Data section >>
-- Opening Marker --

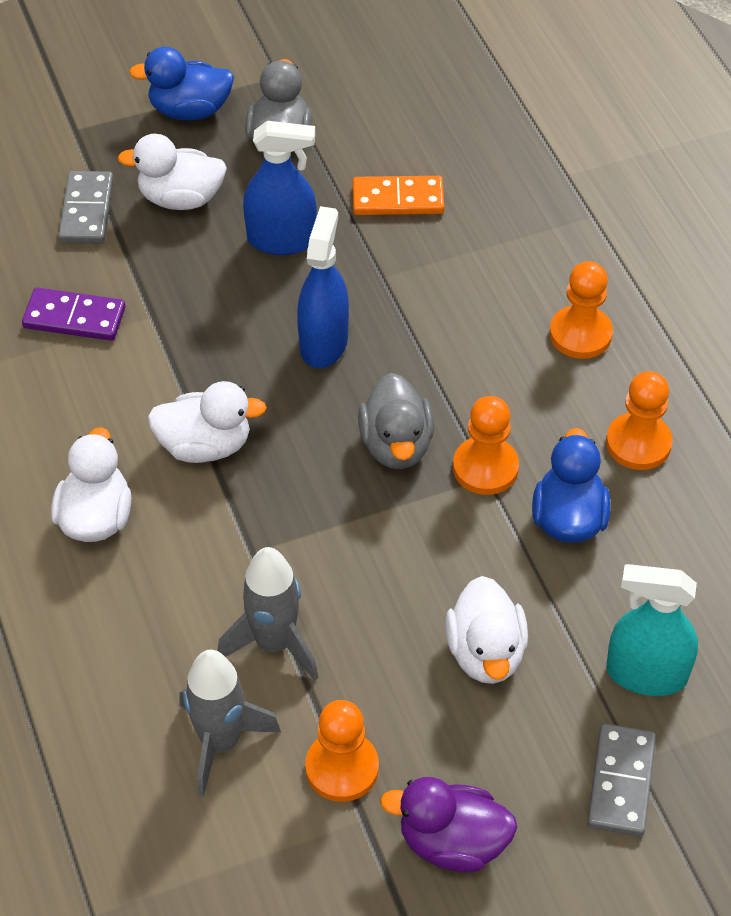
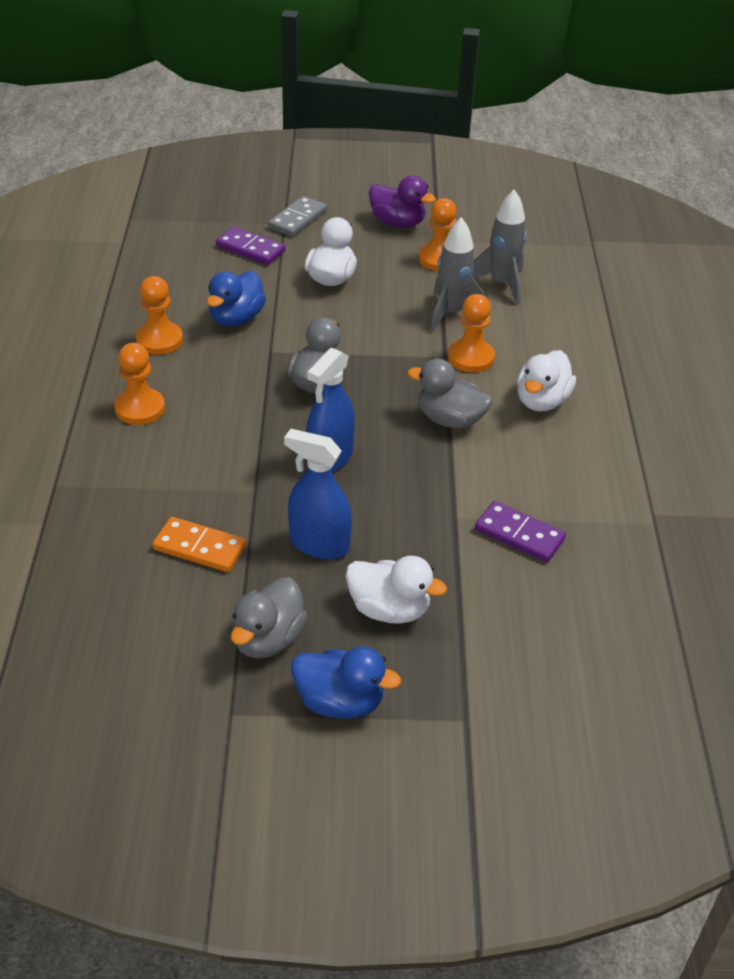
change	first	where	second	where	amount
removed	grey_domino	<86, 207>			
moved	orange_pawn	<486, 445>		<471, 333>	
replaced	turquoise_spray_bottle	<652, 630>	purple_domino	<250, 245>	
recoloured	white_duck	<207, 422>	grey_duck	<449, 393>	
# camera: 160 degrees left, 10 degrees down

-- Closing Marker --

What you have to do >> The records above must be repeated exactly, minus their pictures.

Exercise result >>
change	first	where	second	where	amount
removed	grey_domino	<86, 207>			
moved	orange_pawn	<486, 445>		<471, 333>	
replaced	turquoise_spray_bottle	<652, 630>	purple_domino	<250, 245>	
recoloured	white_duck	<207, 422>	grey_duck	<449, 393>	
# camera: 160 degrees left, 10 degrees down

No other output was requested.